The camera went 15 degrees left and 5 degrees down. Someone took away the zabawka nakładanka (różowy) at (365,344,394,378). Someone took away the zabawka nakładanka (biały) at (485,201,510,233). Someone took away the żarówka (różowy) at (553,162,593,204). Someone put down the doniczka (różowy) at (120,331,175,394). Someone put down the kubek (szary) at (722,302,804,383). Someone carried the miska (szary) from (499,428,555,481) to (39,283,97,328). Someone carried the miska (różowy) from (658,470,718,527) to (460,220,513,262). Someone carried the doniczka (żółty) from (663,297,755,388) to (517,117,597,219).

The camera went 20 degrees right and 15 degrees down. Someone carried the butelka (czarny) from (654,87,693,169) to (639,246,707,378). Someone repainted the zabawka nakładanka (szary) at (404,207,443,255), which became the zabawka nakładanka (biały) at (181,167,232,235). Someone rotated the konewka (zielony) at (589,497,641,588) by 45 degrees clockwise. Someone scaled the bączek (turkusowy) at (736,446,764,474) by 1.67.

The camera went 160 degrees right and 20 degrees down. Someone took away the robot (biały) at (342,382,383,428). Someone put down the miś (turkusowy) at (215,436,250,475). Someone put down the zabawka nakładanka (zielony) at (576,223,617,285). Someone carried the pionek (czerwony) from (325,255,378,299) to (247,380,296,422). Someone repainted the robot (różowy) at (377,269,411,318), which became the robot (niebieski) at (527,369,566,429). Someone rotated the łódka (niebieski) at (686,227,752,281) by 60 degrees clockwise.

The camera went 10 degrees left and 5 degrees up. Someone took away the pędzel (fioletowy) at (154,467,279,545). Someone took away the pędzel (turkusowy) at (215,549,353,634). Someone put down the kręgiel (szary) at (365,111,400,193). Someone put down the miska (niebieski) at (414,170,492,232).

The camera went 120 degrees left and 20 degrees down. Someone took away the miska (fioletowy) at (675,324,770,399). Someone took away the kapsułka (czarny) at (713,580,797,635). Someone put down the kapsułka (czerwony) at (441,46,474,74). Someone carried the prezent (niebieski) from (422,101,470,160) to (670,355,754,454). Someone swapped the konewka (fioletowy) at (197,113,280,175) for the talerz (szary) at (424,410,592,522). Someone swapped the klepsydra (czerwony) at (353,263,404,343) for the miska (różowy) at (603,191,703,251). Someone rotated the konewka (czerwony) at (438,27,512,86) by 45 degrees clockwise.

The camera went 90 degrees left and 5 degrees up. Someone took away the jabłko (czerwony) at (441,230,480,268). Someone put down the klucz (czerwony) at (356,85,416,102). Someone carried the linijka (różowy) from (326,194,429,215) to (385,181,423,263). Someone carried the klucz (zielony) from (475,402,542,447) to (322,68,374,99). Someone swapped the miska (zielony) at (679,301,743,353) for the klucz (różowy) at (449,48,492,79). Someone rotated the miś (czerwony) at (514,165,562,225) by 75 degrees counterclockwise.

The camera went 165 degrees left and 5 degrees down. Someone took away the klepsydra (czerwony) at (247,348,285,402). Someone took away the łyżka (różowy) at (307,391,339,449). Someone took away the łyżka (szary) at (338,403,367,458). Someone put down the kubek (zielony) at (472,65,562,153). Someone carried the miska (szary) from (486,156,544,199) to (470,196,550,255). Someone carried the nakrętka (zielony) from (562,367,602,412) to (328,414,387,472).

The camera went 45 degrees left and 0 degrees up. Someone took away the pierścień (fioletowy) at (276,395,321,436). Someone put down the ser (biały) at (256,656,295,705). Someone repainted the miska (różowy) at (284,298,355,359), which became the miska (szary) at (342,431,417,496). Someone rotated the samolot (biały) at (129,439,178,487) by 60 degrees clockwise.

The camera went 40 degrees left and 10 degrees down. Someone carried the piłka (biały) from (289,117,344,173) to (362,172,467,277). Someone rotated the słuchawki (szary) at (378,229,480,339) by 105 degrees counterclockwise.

#####

* _TASK ITEM_: Your answer must be the full listing above, printed exactly as it stands.

* _RESULT OF THE EXERCISE_:
The camera went 15 degrees left and 5 degrees down. Someone took away the zabawka nakładanka (różowy) at (365,344,394,378). Someone took away the zabawka nakładanka (biały) at (485,201,510,233). Someone took away the żarówka (różowy) at (553,162,593,204). Someone put down the doniczka (różowy) at (120,331,175,394). Someone put down the kubek (szary) at (722,302,804,383). Someone carried the miska (szary) from (499,428,555,481) to (39,283,97,328). Someone carried the miska (różowy) from (658,470,718,527) to (460,220,513,262). Someone carried the doniczka (żółty) from (663,297,755,388) to (517,117,597,219).

The camera went 20 degrees right and 15 degrees down. Someone carried the butelka (czarny) from (654,87,693,169) to (639,246,707,378). Someone repainted the zabawka nakładanka (szary) at (404,207,443,255), which became the zabawka nakładanka (biały) at (181,167,232,235). Someone rotated the konewka (zielony) at (589,497,641,588) by 45 degrees clockwise. Someone scaled the bączek (turkusowy) at (736,446,764,474) by 1.67.

The camera went 160 degrees right and 20 degrees down. Someone took away the robot (biały) at (342,382,383,428). Someone put down the miś (turkusowy) at (215,436,250,475). Someone put down the zabawka nakładanka (zielony) at (576,223,617,285). Someone carried the pionek (czerwony) from (325,255,378,299) to (247,380,296,422). Someone repainted the robot (różowy) at (377,269,411,318), which became the robot (niebieski) at (527,369,566,429). Someone rotated the łódka (niebieski) at (686,227,752,281) by 60 degrees clockwise.

The camera went 10 degrees left and 5 degrees up. Someone took away the pędzel (fioletowy) at (154,467,279,545). Someone took away the pędzel (turkusowy) at (215,549,353,634). Someone put down the kręgiel (szary) at (365,111,400,193). Someone put down the miska (niebieski) at (414,170,492,232).

The camera went 120 degrees left and 20 degrees down. Someone took away the miska (fioletowy) at (675,324,770,399). Someone took away the kapsułka (czarny) at (713,580,797,635). Someone put down the kapsułka (czerwony) at (441,46,474,74). Someone carried the prezent (niebieski) from (422,101,470,160) to (670,355,754,454). Someone swapped the konewka (fioletowy) at (197,113,280,175) for the talerz (szary) at (424,410,592,522). Someone swapped the klepsydra (czerwony) at (353,263,404,343) for the miska (różowy) at (603,191,703,251). Someone rotated the konewka (czerwony) at (438,27,512,86) by 45 degrees clockwise.

The camera went 90 degrees left and 5 degrees up. Someone took away the jabłko (czerwony) at (441,230,480,268). Someone put down the klucz (czerwony) at (356,85,416,102). Someone carried the linijka (różowy) from (326,194,429,215) to (385,181,423,263). Someone carried the klucz (zielony) from (475,402,542,447) to (322,68,374,99). Someone swapped the miska (zielony) at (679,301,743,353) for the klucz (różowy) at (449,48,492,79). Someone rotated the miś (czerwony) at (514,165,562,225) by 75 degrees counterclockwise.

The camera went 165 degrees left and 5 degrees down. Someone took away the klepsydra (czerwony) at (247,348,285,402). Someone took away the łyżka (różowy) at (307,391,339,449). Someone took away the łyżka (szary) at (338,403,367,458). Someone put down the kubek (zielony) at (472,65,562,153). Someone carried the miska (szary) from (486,156,544,199) to (470,196,550,255). Someone carried the nakrętka (zielony) from (562,367,602,412) to (328,414,387,472).

The camera went 45 degrees left and 0 degrees up. Someone took away the pierścień (fioletowy) at (276,395,321,436). Someone put down the ser (biały) at (256,656,295,705). Someone repainted the miska (różowy) at (284,298,355,359), which became the miska (szary) at (342,431,417,496). Someone rotated the samolot (biały) at (129,439,178,487) by 60 degrees clockwise.

The camera went 40 degrees left and 10 degrees down. Someone carried the piłka (biały) from (289,117,344,173) to (362,172,467,277). Someone rotated the słuchawki (szary) at (378,229,480,339) by 105 degrees counterclockwise.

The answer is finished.